From the listing below, extract every line in which the word "STEPPER" appears.
....
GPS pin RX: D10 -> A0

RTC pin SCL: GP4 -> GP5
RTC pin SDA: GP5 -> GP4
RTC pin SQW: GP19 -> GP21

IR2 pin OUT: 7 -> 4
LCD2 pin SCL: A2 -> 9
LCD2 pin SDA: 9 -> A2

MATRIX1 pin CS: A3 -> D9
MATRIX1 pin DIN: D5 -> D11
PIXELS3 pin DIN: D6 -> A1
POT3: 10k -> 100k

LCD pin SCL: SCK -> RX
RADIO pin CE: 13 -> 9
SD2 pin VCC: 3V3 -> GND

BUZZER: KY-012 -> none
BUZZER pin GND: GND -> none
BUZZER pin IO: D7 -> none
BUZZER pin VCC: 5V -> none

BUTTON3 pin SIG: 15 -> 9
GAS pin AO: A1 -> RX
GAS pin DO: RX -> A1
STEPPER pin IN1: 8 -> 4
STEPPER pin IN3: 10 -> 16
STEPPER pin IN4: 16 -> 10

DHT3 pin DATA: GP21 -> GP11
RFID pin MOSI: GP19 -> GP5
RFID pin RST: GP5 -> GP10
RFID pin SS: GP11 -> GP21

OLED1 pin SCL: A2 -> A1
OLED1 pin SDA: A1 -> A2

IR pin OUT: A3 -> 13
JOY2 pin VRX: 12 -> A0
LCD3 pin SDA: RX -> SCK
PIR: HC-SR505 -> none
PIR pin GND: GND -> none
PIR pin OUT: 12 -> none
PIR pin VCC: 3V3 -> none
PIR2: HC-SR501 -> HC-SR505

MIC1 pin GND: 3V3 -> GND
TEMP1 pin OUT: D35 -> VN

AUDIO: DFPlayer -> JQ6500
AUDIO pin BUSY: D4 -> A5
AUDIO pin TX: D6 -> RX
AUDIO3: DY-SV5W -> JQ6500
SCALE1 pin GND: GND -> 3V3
....
→ **ANSWER AREA**
STEPPER pin IN1: 8 -> 4
STEPPER pin IN3: 10 -> 16
STEPPER pin IN4: 16 -> 10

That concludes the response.